AIM OF THE EXERCISE: Rewrite the listing from the line with "89: 7:19 -> 6:54" to the line with "Calgary: 3:27 -> 5:27", replacing "none" with "blank" and keeping everything else the same. Leave the pictures out.

ENTRIES:
^^^^^^^^

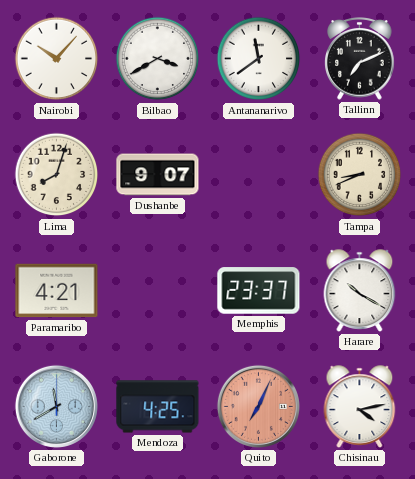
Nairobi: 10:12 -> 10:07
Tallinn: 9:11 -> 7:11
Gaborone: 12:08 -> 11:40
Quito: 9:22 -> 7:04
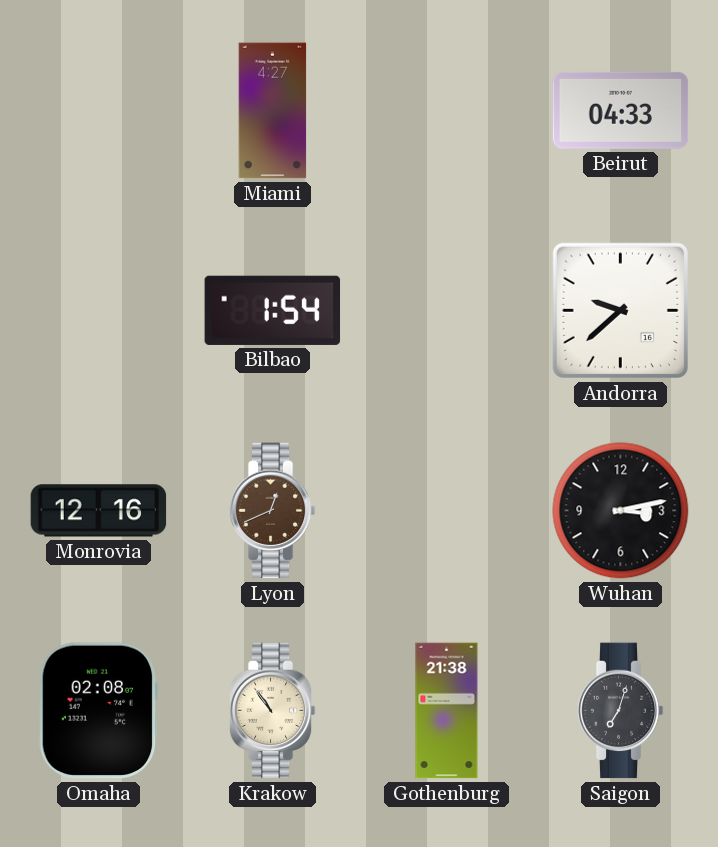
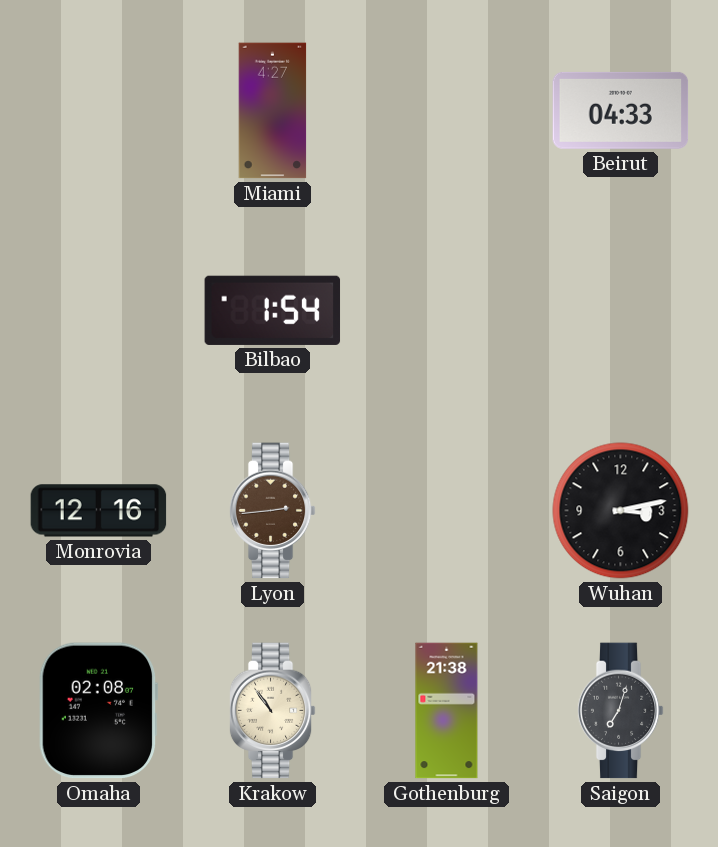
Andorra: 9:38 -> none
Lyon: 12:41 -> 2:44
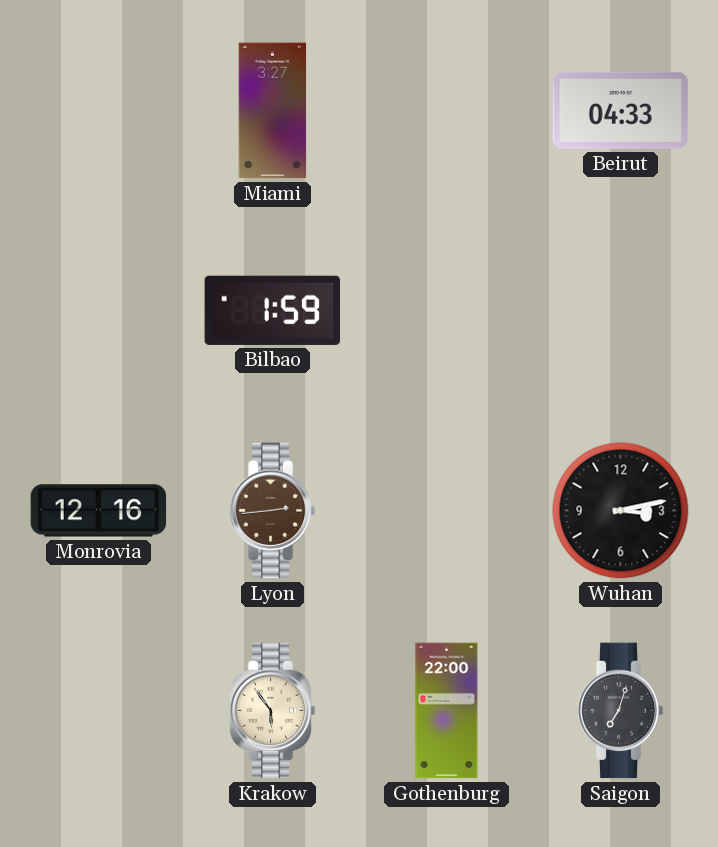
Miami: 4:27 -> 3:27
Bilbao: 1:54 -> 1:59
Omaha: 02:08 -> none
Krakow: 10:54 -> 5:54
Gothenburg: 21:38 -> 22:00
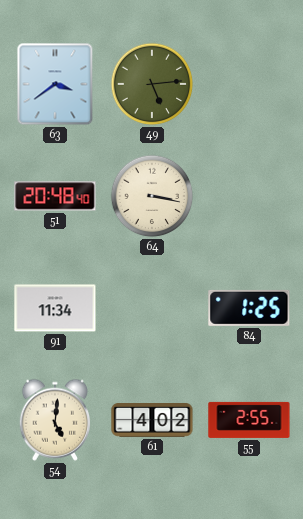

^^^^^^^^

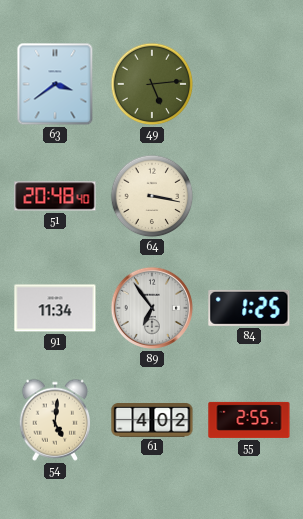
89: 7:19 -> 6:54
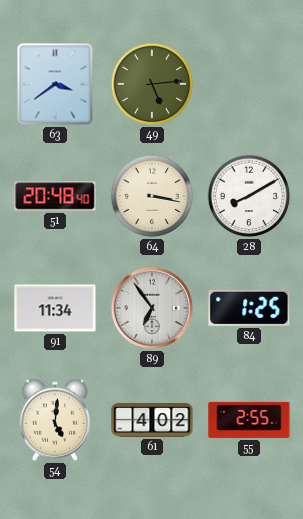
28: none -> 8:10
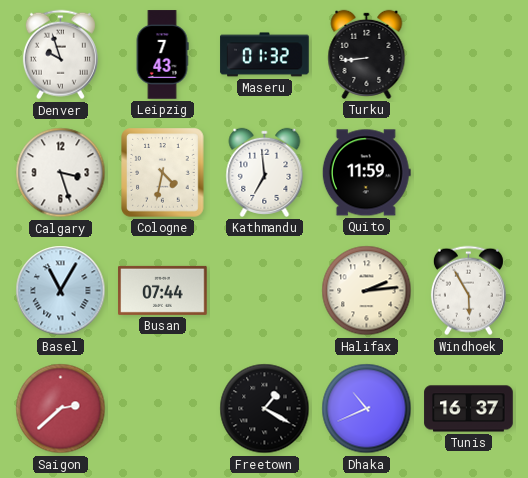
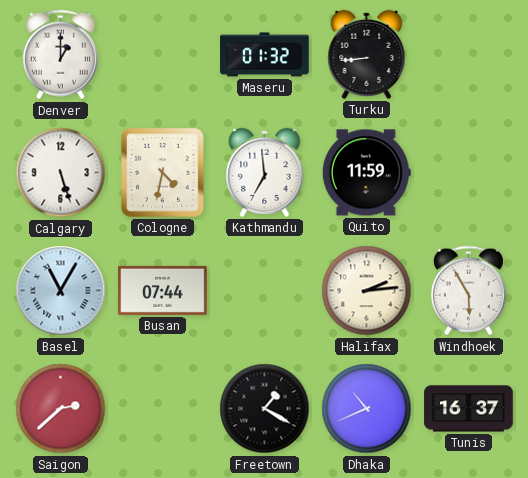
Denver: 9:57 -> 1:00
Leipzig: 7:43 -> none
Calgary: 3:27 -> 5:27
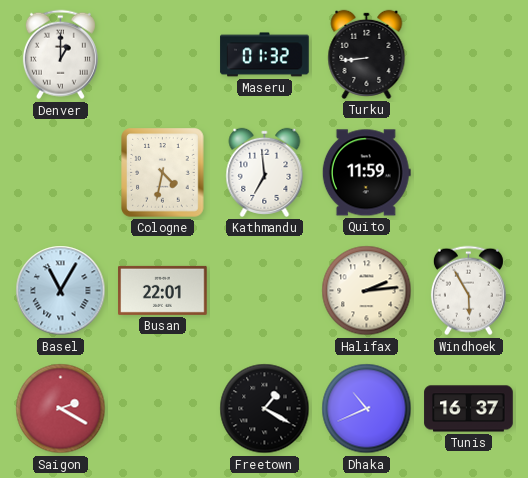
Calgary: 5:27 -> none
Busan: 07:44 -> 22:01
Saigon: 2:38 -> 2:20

^^^^^^^^

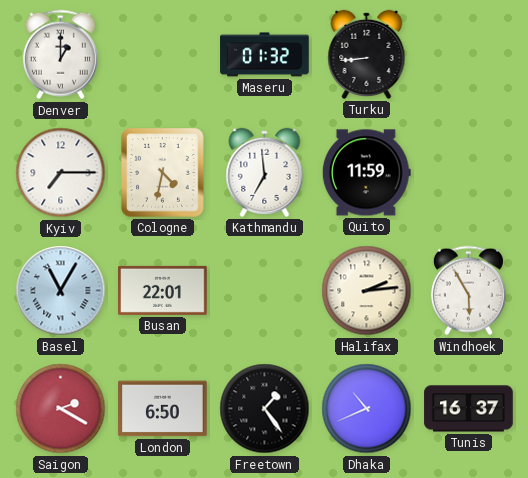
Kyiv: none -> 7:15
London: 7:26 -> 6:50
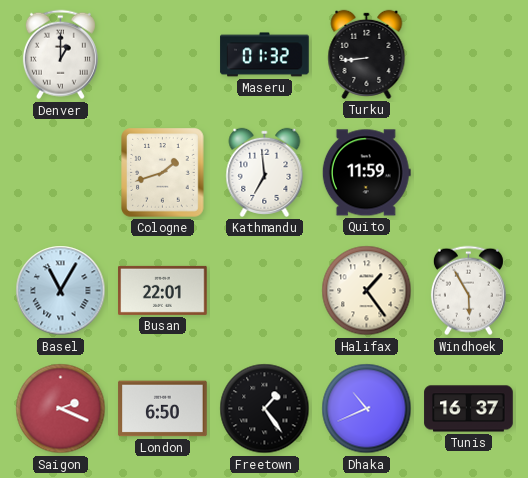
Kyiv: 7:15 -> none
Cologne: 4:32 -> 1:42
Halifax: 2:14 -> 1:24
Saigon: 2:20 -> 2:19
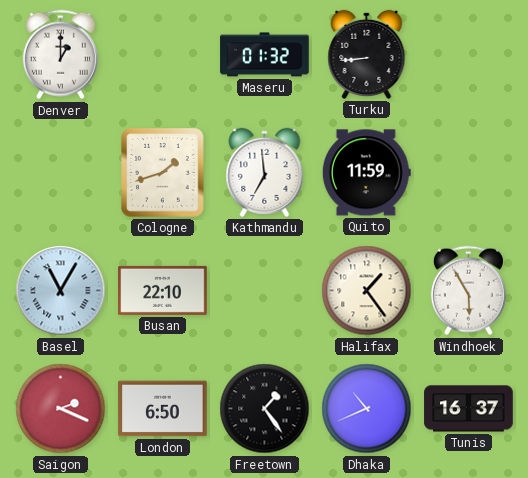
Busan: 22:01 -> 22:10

^^^^^^^^

RESPONSE:
89: 7:19 -> 6:54
28: blank -> 8:10
Denver: 9:57 -> 1:00
Leipzig: 7:43 -> blank
Calgary: 3:27 -> 5:27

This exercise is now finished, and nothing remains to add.